Exercise objective
Once the pictures are set aside, reproduce the remaining data exactly.

Data for analysis
____________________
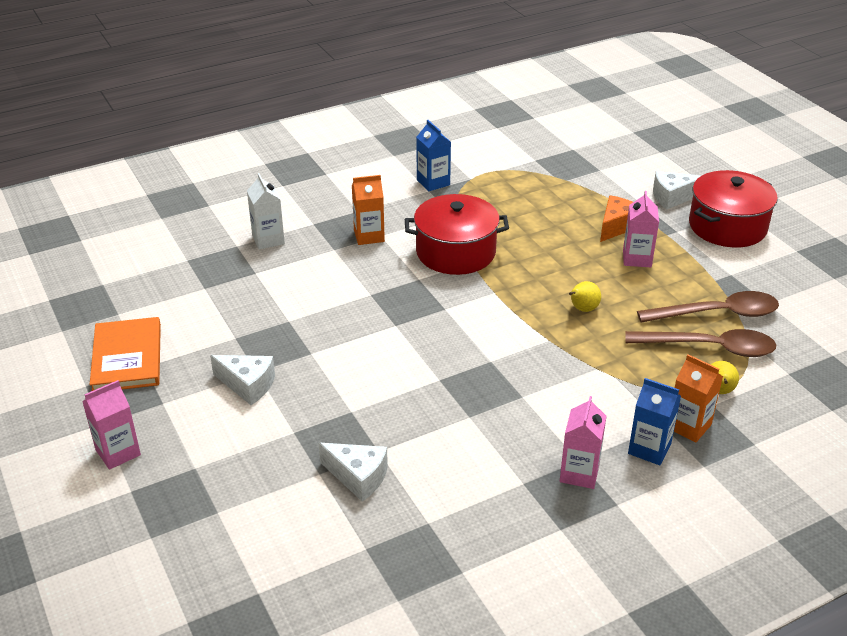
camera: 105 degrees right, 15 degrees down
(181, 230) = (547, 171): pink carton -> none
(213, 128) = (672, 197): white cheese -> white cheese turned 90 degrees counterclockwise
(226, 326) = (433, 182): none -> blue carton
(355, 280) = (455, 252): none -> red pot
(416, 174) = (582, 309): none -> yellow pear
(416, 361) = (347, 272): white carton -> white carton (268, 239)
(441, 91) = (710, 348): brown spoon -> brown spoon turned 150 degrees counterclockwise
____________________
Your solution
camera: 105 degrees right, 15 degrees down
(181, 230) = (547, 171): pink carton -> none
(213, 128) = (672, 197): white cheese -> white cheese turned 90 degrees counterclockwise
(226, 326) = (433, 182): none -> blue carton
(355, 280) = (455, 252): none -> red pot
(416, 174) = (582, 309): none -> yellow pear
(416, 361) = (347, 272): white carton -> white carton (268, 239)
(441, 91) = (710, 348): brown spoon -> brown spoon turned 150 degrees counterclockwise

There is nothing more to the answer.